* **Exercise details**
Replace "top-left" with "upper-left" throughout the records, leave every other part unchanged, and omit the pictures from your output.

◆ ◆ ◆

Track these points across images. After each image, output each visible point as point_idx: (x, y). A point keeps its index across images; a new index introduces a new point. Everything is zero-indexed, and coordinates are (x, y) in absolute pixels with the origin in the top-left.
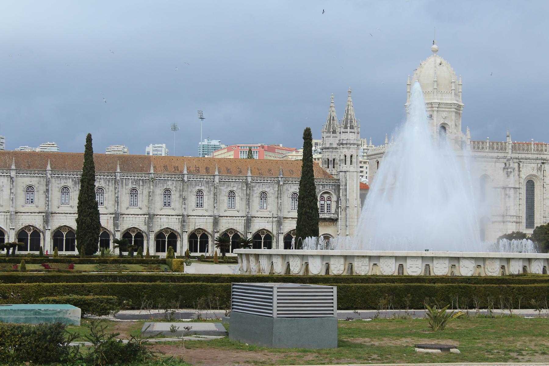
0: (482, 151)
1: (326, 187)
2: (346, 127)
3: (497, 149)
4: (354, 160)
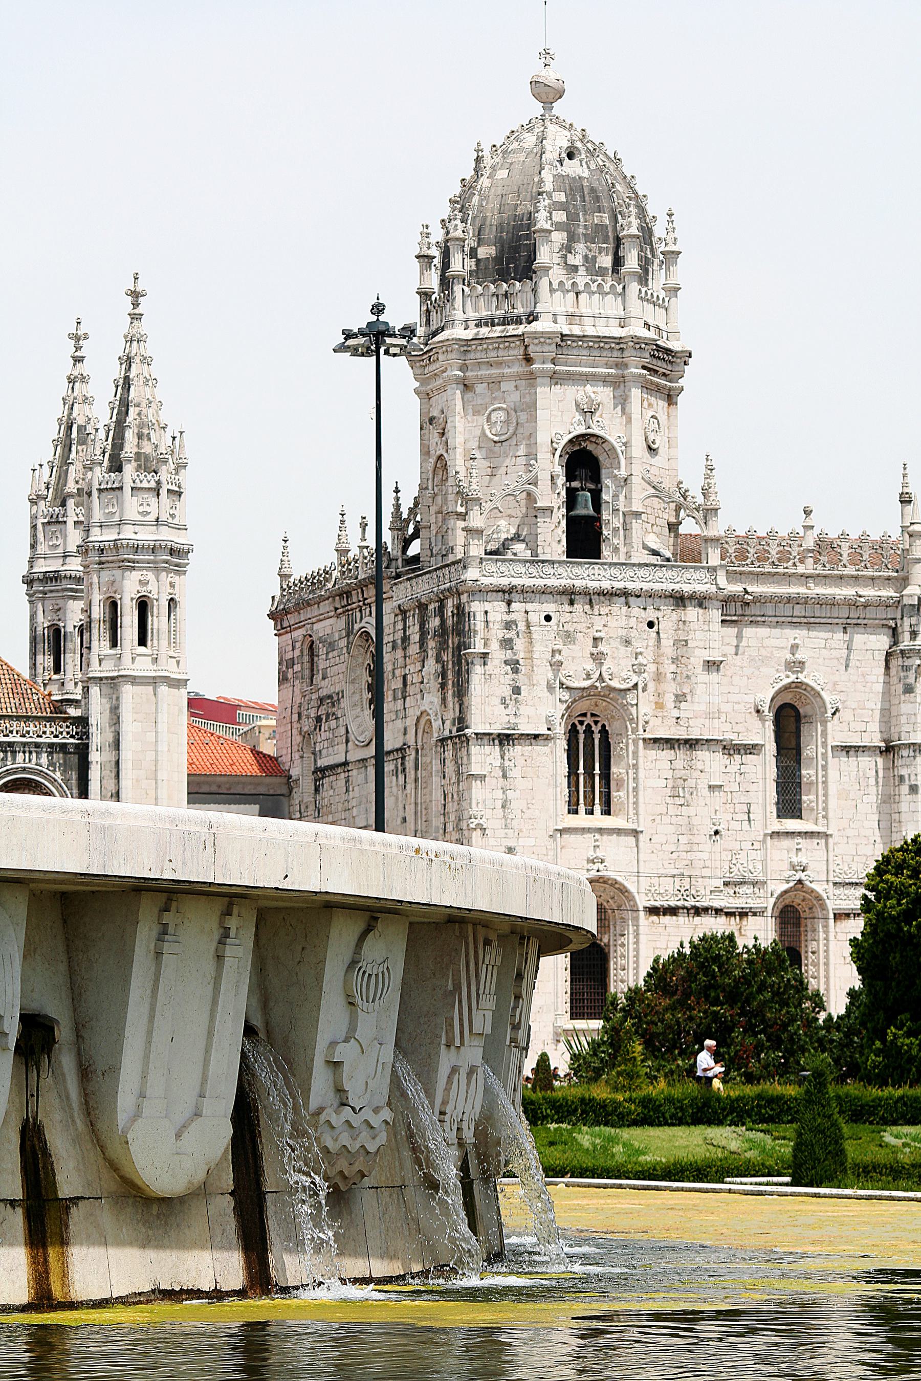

◆ ◆ ◆

* **Full output**
Track these points across images. After each image, output each visible point as point_idx: (x, y). A point keeps its index across images; a new index introduces a new point. Everything is zero-indexed, and coordinates are (x, y) in absolute pixels with the origin in the upper-left.
0: (482, 151)
1: (326, 187)
2: (346, 127)
3: (497, 149)
4: (354, 160)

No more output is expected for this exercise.